### WHAT YOU ARE ASKED TO DO:
Exclude the pictures and retype the entries as written.

[Opening TASK INPUTS section]

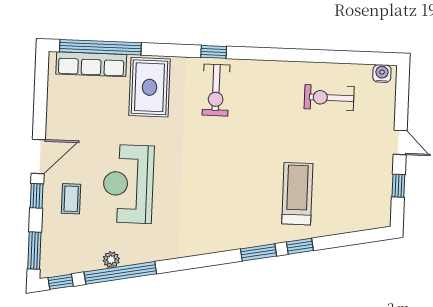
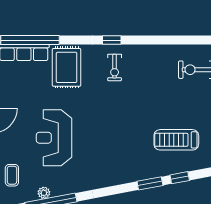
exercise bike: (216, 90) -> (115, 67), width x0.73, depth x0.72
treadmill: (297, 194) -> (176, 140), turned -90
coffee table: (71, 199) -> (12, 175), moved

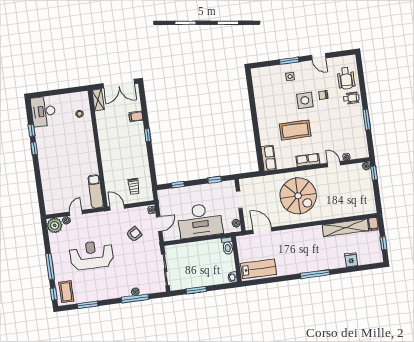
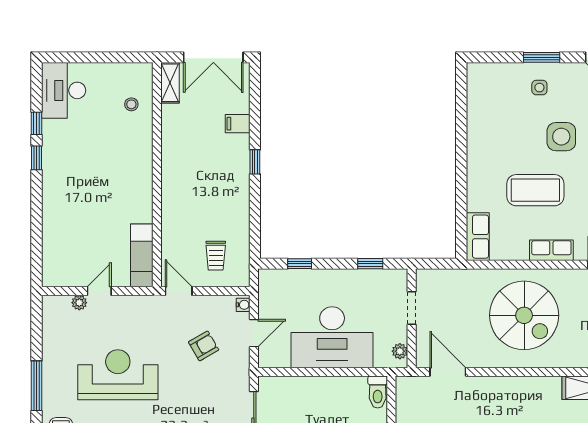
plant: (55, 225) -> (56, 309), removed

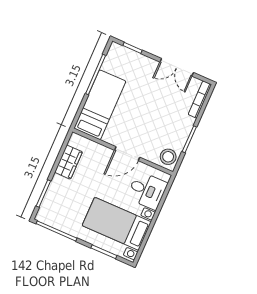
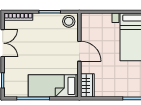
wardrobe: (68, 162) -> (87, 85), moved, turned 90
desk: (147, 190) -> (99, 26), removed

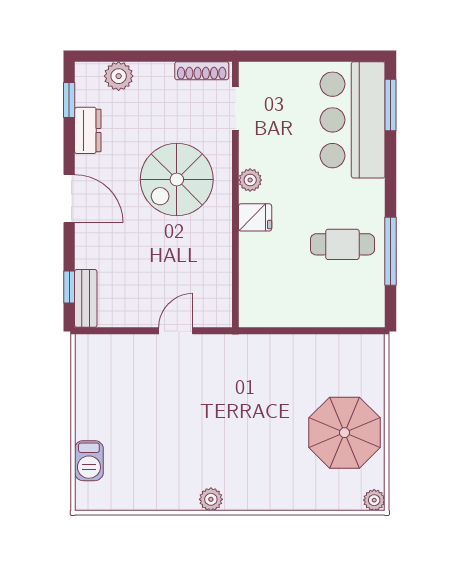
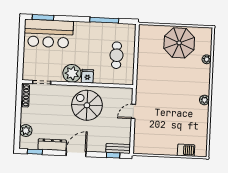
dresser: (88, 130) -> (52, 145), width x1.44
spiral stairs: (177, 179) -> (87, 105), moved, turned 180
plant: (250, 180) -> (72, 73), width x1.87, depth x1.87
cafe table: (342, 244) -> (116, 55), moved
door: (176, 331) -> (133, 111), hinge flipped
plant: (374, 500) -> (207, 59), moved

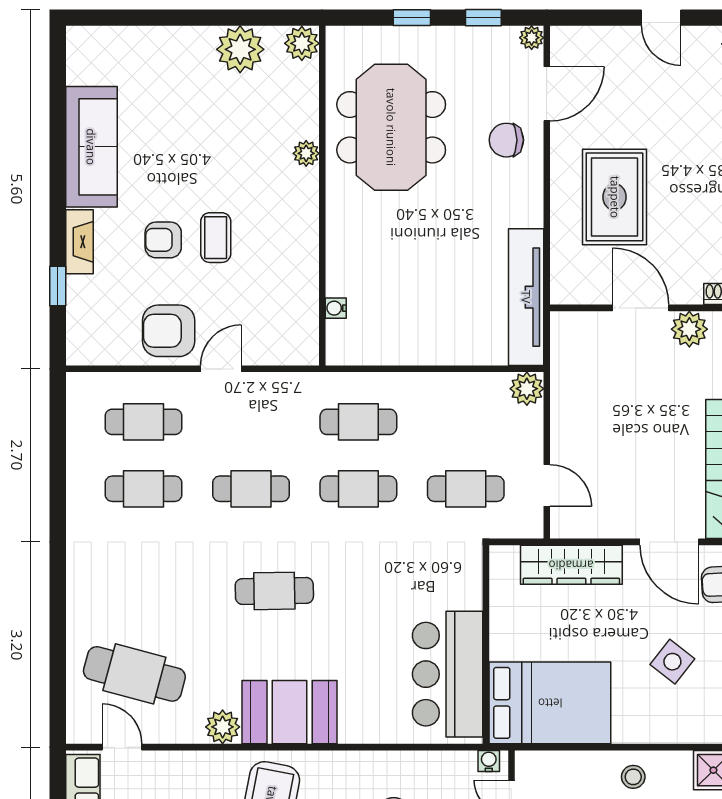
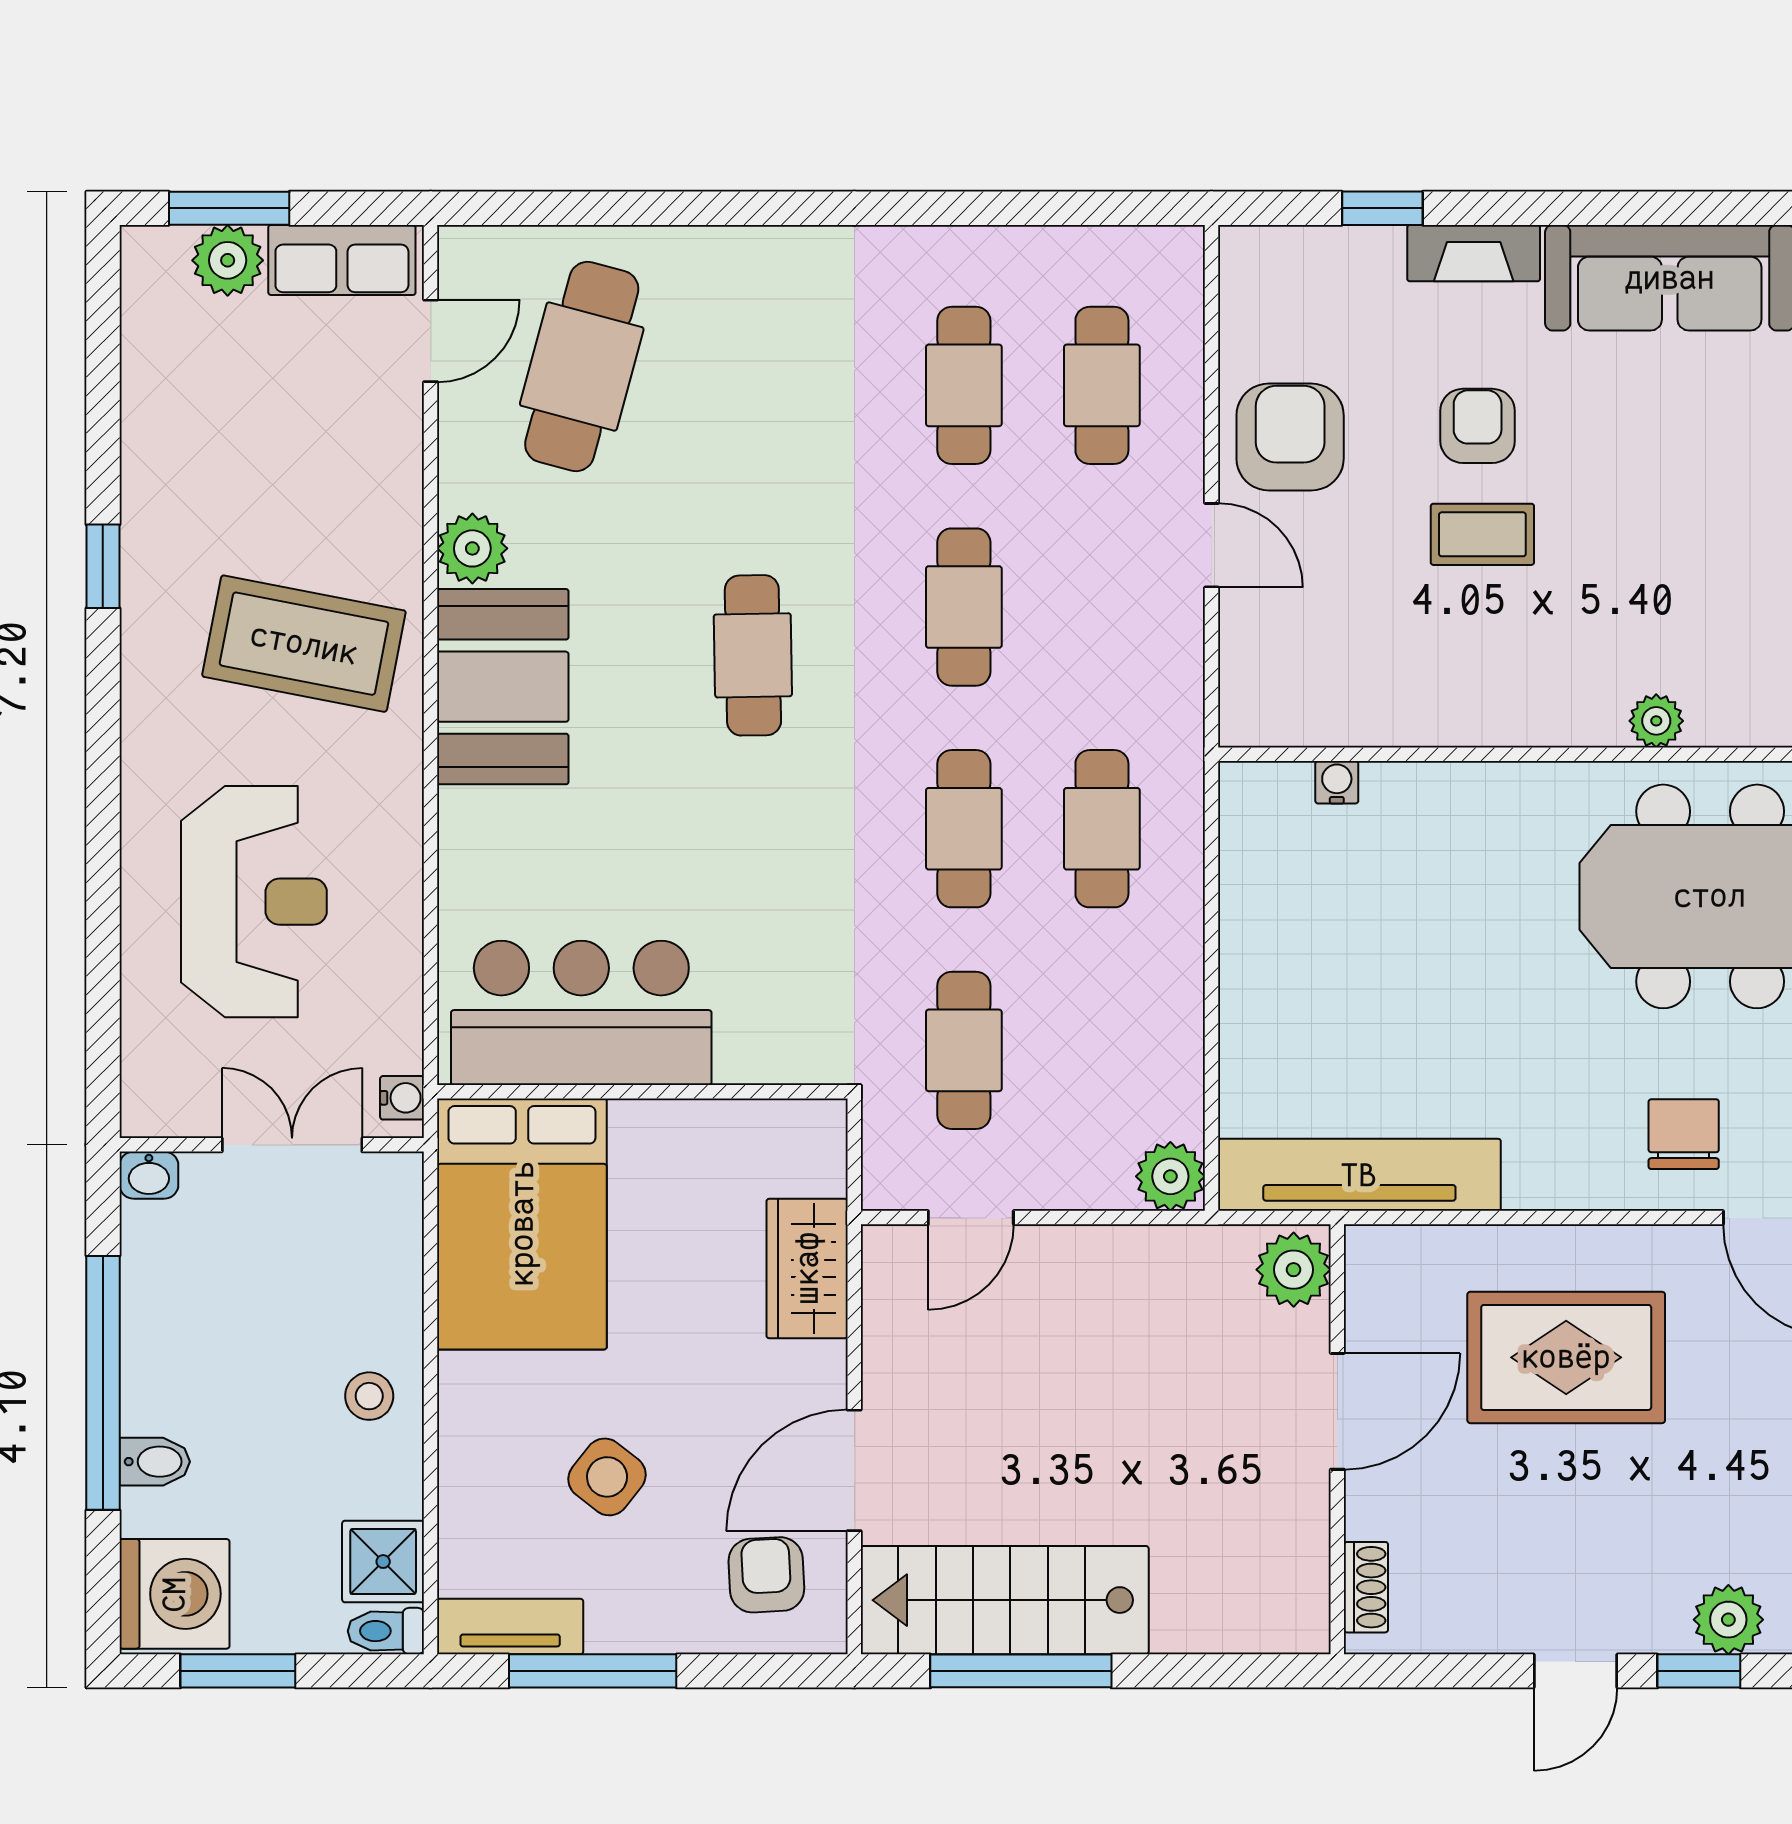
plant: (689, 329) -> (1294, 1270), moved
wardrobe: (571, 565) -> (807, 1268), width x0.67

[Closing TASK INPUTS section]

### WORKED SOLUTION:
exercise bike: (216, 90) -> (115, 67), width x0.73, depth x0.72
treadmill: (297, 194) -> (176, 140), turned -90
coffee table: (71, 199) -> (12, 175), moved

plant: (55, 225) -> (56, 309), removed

wardrobe: (68, 162) -> (87, 85), moved, turned 90
desk: (147, 190) -> (99, 26), removed

dresser: (88, 130) -> (52, 145), width x1.44
spiral stairs: (177, 179) -> (87, 105), moved, turned 180
plant: (250, 180) -> (72, 73), width x1.87, depth x1.87
cafe table: (342, 244) -> (116, 55), moved
door: (176, 331) -> (133, 111), hinge flipped
plant: (374, 500) -> (207, 59), moved

plant: (689, 329) -> (1294, 1270), moved
wardrobe: (571, 565) -> (807, 1268), width x0.67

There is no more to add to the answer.